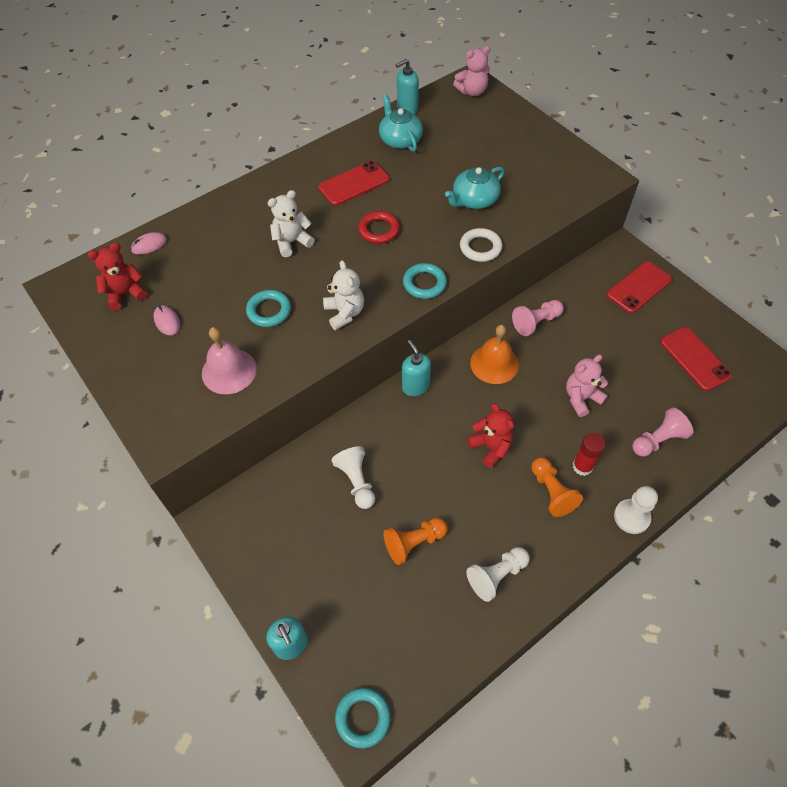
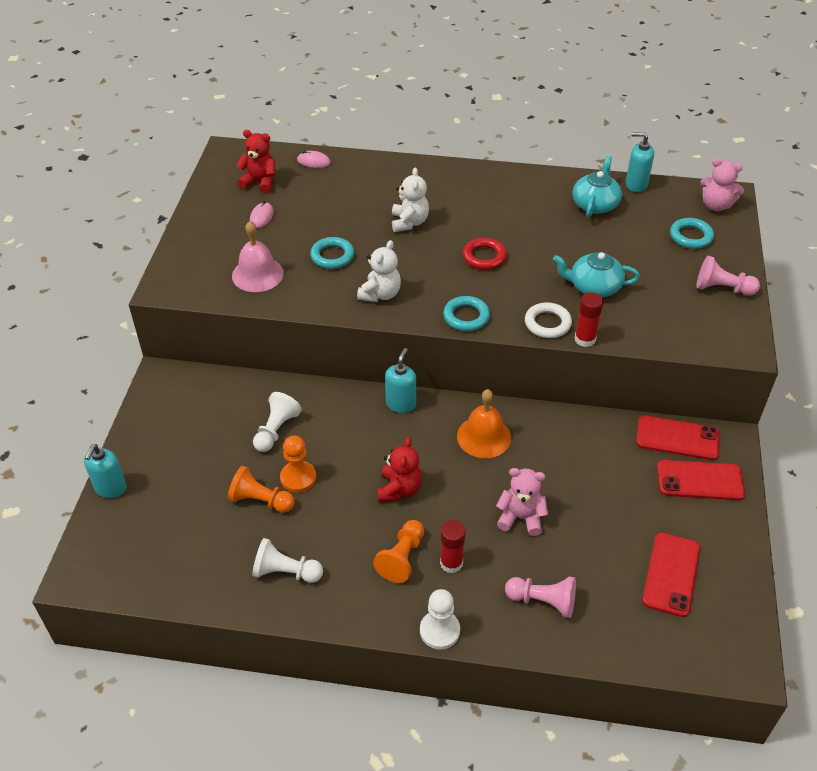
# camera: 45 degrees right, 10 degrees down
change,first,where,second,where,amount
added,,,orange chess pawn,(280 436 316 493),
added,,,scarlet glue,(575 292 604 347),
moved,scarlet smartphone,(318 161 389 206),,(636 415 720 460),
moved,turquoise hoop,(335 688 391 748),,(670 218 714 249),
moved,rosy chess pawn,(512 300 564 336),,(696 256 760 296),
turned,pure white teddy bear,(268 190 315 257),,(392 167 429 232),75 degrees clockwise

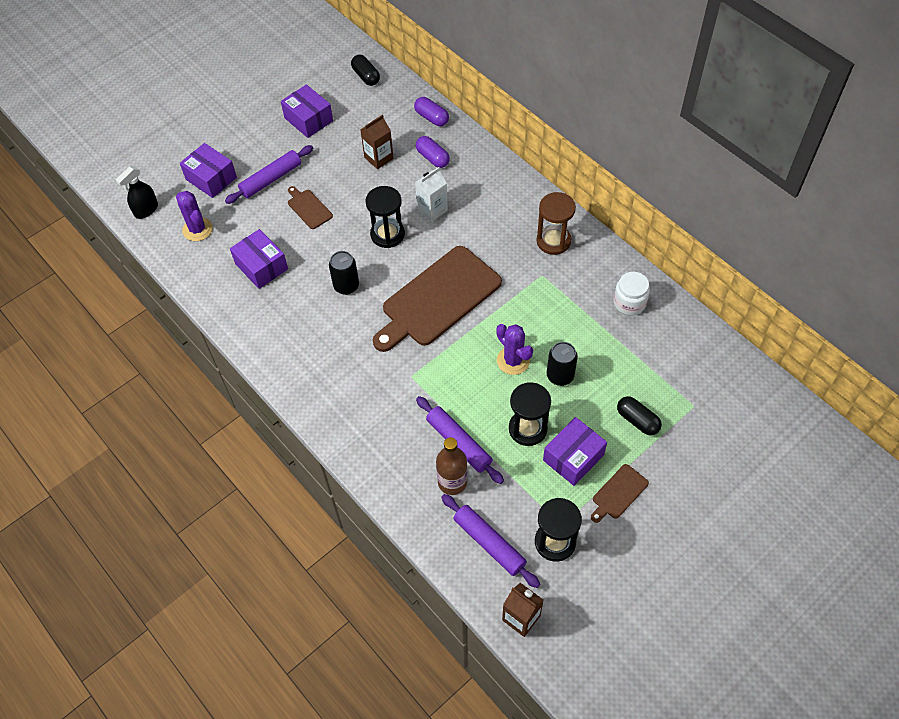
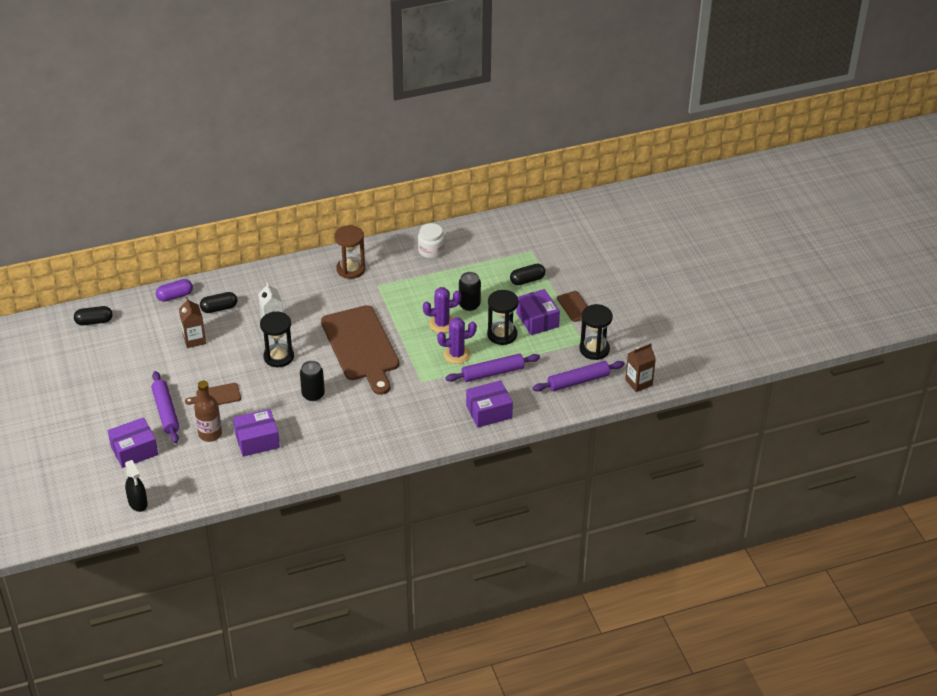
# camera: 70 degrees left, 15 degrees down
change,first,where,second,where,amount
moved,violet prickly plant,(176 191 213 241),,(437 317 477 364),
moved,violet parcel,(281 85 333 138),,(466 380 513 427),
moved,brown drink bottle,(436 437 467 495),,(194 381 222 442),
recoloured,violet pill shape,(416 136 450 168),jet-black pill shape,(200 292 237 313),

________________

=== Required action ===
Omit the pictures and write out exactly the lines from the one containing "moved,scarlet smartphone,(318 161" through the last line of the material.

=== Response below ===
moved,scarlet smartphone,(318 161 389 206),,(636 415 720 460),
moved,turquoise hoop,(335 688 391 748),,(670 218 714 249),
moved,rosy chess pawn,(512 300 564 336),,(696 256 760 296),
turned,pure white teddy bear,(268 190 315 257),,(392 167 429 232),75 degrees clockwise

# camera: 70 degrees left, 15 degrees down
change,first,where,second,where,amount
moved,violet prickly plant,(176 191 213 241),,(437 317 477 364),
moved,violet parcel,(281 85 333 138),,(466 380 513 427),
moved,brown drink bottle,(436 437 467 495),,(194 381 222 442),
recoloured,violet pill shape,(416 136 450 168),jet-black pill shape,(200 292 237 313),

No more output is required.